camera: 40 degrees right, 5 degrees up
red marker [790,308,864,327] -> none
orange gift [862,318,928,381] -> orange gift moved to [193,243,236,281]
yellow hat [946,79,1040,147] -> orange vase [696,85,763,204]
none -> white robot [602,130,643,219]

========================================================================

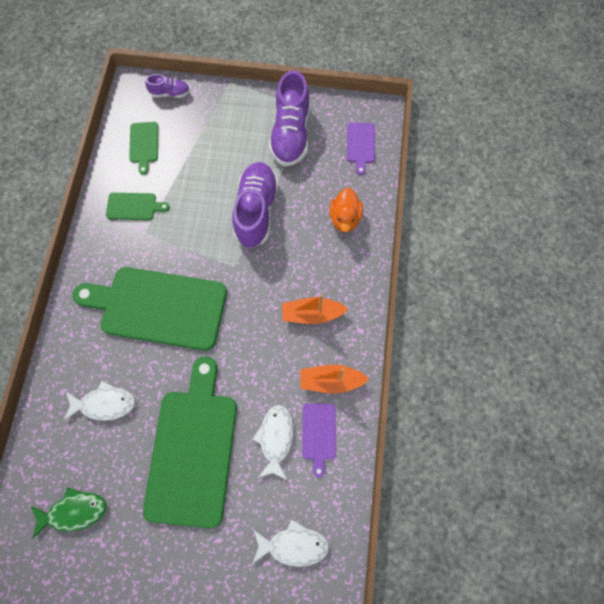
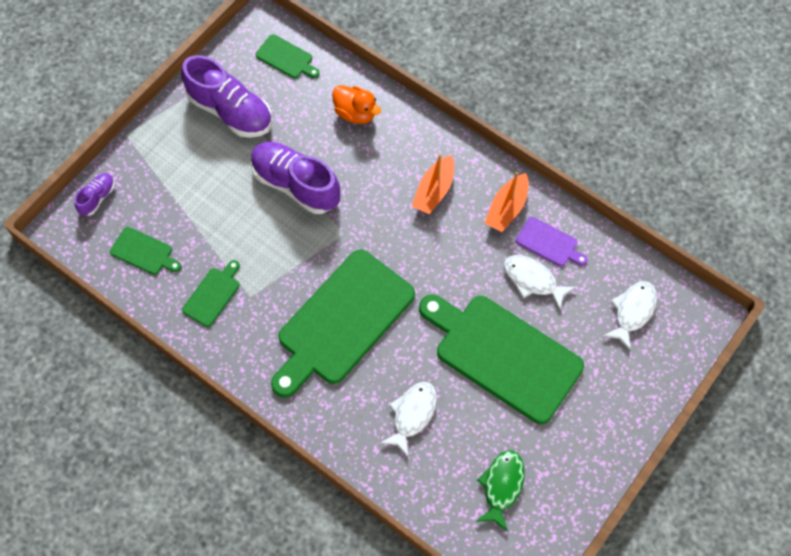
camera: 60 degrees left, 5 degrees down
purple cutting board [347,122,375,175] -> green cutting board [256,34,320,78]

========================================================================

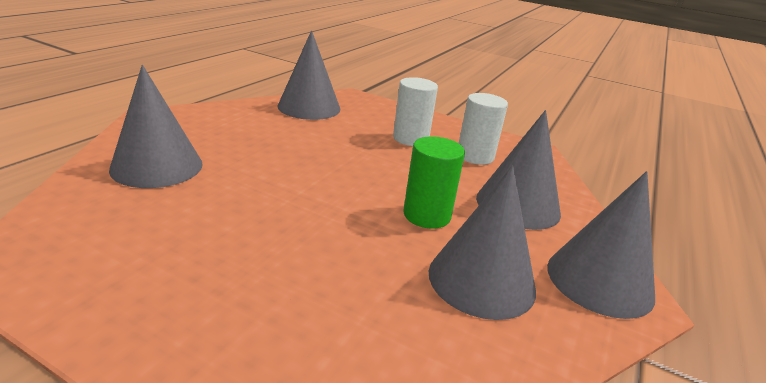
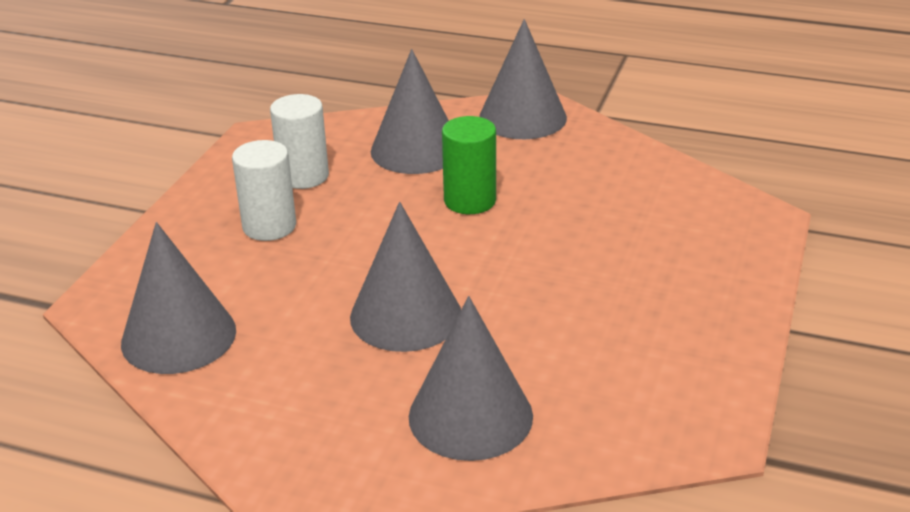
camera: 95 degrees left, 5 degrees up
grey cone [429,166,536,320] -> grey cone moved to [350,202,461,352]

========================================================================

Considering only the data above, return the lines in which "orange" occurs.

orange gift [862,318,928,381] -> orange gift moved to [193,243,236,281]
yellow hat [946,79,1040,147] -> orange vase [696,85,763,204]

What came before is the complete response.